>> Begin Supplied records

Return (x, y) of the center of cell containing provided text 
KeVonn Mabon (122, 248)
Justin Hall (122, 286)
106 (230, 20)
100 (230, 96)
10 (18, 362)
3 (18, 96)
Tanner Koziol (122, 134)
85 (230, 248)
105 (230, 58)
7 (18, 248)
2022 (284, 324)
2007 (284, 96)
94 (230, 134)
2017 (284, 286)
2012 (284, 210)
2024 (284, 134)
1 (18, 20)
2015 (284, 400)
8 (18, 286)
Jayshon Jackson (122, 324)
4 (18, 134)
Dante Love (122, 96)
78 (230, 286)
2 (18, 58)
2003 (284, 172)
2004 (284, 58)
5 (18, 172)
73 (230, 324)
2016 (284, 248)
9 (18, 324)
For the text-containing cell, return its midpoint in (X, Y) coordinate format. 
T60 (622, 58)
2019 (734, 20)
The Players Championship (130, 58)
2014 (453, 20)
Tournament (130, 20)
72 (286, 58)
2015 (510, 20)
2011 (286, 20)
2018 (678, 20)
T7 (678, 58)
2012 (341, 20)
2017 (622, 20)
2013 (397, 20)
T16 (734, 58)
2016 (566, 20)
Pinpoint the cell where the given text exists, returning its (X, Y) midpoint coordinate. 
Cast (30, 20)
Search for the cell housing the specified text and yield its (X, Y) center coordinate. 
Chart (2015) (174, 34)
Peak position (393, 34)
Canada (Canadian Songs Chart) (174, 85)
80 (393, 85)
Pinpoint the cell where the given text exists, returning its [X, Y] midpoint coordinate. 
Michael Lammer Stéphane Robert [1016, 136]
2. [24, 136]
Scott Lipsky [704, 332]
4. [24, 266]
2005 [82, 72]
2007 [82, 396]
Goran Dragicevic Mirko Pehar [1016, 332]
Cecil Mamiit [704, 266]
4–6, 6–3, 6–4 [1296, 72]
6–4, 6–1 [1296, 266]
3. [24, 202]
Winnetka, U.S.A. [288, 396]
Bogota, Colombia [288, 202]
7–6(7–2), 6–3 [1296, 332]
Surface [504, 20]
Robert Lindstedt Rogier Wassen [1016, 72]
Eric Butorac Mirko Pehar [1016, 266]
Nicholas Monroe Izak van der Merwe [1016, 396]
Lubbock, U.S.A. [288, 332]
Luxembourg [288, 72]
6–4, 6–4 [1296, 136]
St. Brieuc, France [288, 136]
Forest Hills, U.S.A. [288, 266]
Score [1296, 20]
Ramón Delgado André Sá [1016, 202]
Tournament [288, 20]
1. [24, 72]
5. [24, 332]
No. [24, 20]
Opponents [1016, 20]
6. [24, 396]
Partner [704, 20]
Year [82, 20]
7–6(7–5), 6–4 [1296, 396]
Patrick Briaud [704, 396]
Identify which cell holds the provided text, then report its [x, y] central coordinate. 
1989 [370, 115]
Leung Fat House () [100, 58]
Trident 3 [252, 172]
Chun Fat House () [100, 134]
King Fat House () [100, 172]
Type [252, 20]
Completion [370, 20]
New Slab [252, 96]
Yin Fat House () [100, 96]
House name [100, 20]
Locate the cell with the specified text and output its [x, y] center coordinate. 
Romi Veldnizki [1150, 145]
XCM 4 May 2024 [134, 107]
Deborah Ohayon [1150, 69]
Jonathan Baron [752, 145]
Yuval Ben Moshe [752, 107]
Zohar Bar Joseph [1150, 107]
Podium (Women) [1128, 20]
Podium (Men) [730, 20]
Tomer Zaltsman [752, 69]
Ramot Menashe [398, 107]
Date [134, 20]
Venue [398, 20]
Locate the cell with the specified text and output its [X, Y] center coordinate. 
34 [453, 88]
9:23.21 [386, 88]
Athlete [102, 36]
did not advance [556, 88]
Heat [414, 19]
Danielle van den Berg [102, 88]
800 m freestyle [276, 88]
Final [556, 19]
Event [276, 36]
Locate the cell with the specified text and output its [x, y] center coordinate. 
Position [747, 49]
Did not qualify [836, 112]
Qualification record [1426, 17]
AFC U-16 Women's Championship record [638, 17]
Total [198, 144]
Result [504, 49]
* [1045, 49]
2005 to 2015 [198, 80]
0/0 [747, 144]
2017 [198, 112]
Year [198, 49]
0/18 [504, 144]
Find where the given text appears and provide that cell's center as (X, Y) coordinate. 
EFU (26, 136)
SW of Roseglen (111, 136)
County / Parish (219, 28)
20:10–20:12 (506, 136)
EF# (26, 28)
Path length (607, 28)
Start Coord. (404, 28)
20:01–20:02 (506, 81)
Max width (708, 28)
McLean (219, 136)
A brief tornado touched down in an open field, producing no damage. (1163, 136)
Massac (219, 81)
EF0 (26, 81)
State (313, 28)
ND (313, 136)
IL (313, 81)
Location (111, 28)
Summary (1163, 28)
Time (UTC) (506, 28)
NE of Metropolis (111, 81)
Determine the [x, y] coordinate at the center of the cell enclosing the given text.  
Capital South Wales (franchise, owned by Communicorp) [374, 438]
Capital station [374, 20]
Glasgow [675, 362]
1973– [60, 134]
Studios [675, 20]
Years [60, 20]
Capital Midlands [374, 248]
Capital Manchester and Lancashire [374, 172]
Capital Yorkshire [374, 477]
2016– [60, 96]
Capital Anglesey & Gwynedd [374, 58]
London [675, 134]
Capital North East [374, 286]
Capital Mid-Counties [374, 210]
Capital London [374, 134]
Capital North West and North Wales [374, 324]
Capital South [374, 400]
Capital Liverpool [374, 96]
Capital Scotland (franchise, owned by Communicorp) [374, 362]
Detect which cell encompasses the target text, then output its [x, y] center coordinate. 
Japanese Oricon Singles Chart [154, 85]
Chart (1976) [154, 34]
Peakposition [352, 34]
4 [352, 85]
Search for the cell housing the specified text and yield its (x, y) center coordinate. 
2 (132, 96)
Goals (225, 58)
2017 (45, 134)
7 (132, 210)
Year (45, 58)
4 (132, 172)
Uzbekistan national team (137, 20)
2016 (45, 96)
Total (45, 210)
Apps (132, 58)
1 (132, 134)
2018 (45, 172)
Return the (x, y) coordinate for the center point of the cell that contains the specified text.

>> End Supplied records

Reproduce every item above word for word, keeping each line and its order unchanged.

Return (x, y) of the center of cell containing provided text 
KeVonn Mabon (122, 248)
Justin Hall (122, 286)
106 (230, 20)
100 (230, 96)
10 (18, 362)
3 (18, 96)
Tanner Koziol (122, 134)
85 (230, 248)
105 (230, 58)
7 (18, 248)
2022 (284, 324)
2007 (284, 96)
94 (230, 134)
2017 (284, 286)
2012 (284, 210)
2024 (284, 134)
1 (18, 20)
2015 (284, 400)
8 (18, 286)
Jayshon Jackson (122, 324)
4 (18, 134)
Dante Love (122, 96)
78 (230, 286)
2 (18, 58)
2003 (284, 172)
2004 (284, 58)
5 (18, 172)
73 (230, 324)
2016 (284, 248)
9 (18, 324)
For the text-containing cell, return its midpoint in (X, Y) coordinate format. 
T60 (622, 58)
2019 (734, 20)
The Players Championship (130, 58)
2014 (453, 20)
Tournament (130, 20)
72 (286, 58)
2015 (510, 20)
2011 (286, 20)
2018 (678, 20)
T7 (678, 58)
2012 (341, 20)
2017 (622, 20)
2013 (397, 20)
T16 (734, 58)
2016 (566, 20)
Pinpoint the cell where the given text exists, returning its (X, Y) midpoint coordinate. 
Cast (30, 20)
Search for the cell housing the specified text and yield its (X, Y) center coordinate. 
Chart (2015) (174, 34)
Peak position (393, 34)
Canada (Canadian Songs Chart) (174, 85)
80 (393, 85)
Pinpoint the cell where the given text exists, returning its [X, Y] midpoint coordinate. 
Michael Lammer Stéphane Robert [1016, 136]
2. [24, 136]
Scott Lipsky [704, 332]
4. [24, 266]
2005 [82, 72]
2007 [82, 396]
Goran Dragicevic Mirko Pehar [1016, 332]
Cecil Mamiit [704, 266]
4–6, 6–3, 6–4 [1296, 72]
6–4, 6–1 [1296, 266]
3. [24, 202]
Winnetka, U.S.A. [288, 396]
Bogota, Colombia [288, 202]
7–6(7–2), 6–3 [1296, 332]
Surface [504, 20]
Robert Lindstedt Rogier Wassen [1016, 72]
Eric Butorac Mirko Pehar [1016, 266]
Nicholas Monroe Izak van der Merwe [1016, 396]
Lubbock, U.S.A. [288, 332]
Luxembourg [288, 72]
6–4, 6–4 [1296, 136]
St. Brieuc, France [288, 136]
Forest Hills, U.S.A. [288, 266]
Score [1296, 20]
Ramón Delgado André Sá [1016, 202]
Tournament [288, 20]
1. [24, 72]
5. [24, 332]
No. [24, 20]
Opponents [1016, 20]
6. [24, 396]
Partner [704, 20]
Year [82, 20]
7–6(7–5), 6–4 [1296, 396]
Patrick Briaud [704, 396]
Identify which cell holds the provided text, then report its [x, y] central coordinate. 
1989 [370, 115]
Leung Fat House () [100, 58]
Trident 3 [252, 172]
Chun Fat House () [100, 134]
King Fat House () [100, 172]
Type [252, 20]
Completion [370, 20]
New Slab [252, 96]
Yin Fat House () [100, 96]
House name [100, 20]
Locate the cell with the specified text and output its [x, y] center coordinate. 
Romi Veldnizki [1150, 145]
XCM 4 May 2024 [134, 107]
Deborah Ohayon [1150, 69]
Jonathan Baron [752, 145]
Yuval Ben Moshe [752, 107]
Zohar Bar Joseph [1150, 107]
Podium (Women) [1128, 20]
Podium (Men) [730, 20]
Tomer Zaltsman [752, 69]
Ramot Menashe [398, 107]
Date [134, 20]
Venue [398, 20]
Locate the cell with the specified text and output its [X, Y] center coordinate. 
34 [453, 88]
9:23.21 [386, 88]
Athlete [102, 36]
did not advance [556, 88]
Heat [414, 19]
Danielle van den Berg [102, 88]
800 m freestyle [276, 88]
Final [556, 19]
Event [276, 36]
Locate the cell with the specified text and output its [x, y] center coordinate. 
Position [747, 49]
Did not qualify [836, 112]
Qualification record [1426, 17]
AFC U-16 Women's Championship record [638, 17]
Total [198, 144]
Result [504, 49]
* [1045, 49]
2005 to 2015 [198, 80]
0/0 [747, 144]
2017 [198, 112]
Year [198, 49]
0/18 [504, 144]
Find where the given text appears and provide that cell's center as (X, Y) coordinate. 
EFU (26, 136)
SW of Roseglen (111, 136)
County / Parish (219, 28)
20:10–20:12 (506, 136)
EF# (26, 28)
Path length (607, 28)
Start Coord. (404, 28)
20:01–20:02 (506, 81)
Max width (708, 28)
McLean (219, 136)
A brief tornado touched down in an open field, producing no damage. (1163, 136)
Massac (219, 81)
EF0 (26, 81)
State (313, 28)
ND (313, 136)
IL (313, 81)
Location (111, 28)
Summary (1163, 28)
Time (UTC) (506, 28)
NE of Metropolis (111, 81)
Determine the [x, y] coordinate at the center of the cell enclosing the given text.  
Capital South Wales (franchise, owned by Communicorp) [374, 438]
Capital station [374, 20]
Glasgow [675, 362]
1973– [60, 134]
Studios [675, 20]
Years [60, 20]
Capital Midlands [374, 248]
Capital Manchester and Lancashire [374, 172]
Capital Yorkshire [374, 477]
2016– [60, 96]
Capital Anglesey & Gwynedd [374, 58]
London [675, 134]
Capital North East [374, 286]
Capital Mid-Counties [374, 210]
Capital London [374, 134]
Capital North West and North Wales [374, 324]
Capital South [374, 400]
Capital Liverpool [374, 96]
Capital Scotland (franchise, owned by Communicorp) [374, 362]
Detect which cell encompasses the target text, then output its [x, y] center coordinate. 
Japanese Oricon Singles Chart [154, 85]
Chart (1976) [154, 34]
Peakposition [352, 34]
4 [352, 85]
Search for the cell housing the specified text and yield its (x, y) center coordinate. 
2 (132, 96)
Goals (225, 58)
2017 (45, 134)
7 (132, 210)
Year (45, 58)
4 (132, 172)
Uzbekistan national team (137, 20)
2016 (45, 96)
Total (45, 210)
Apps (132, 58)
1 (132, 134)
2018 (45, 172)
Return the (x, y) coordinate for the center point of the cell that contains the specified text.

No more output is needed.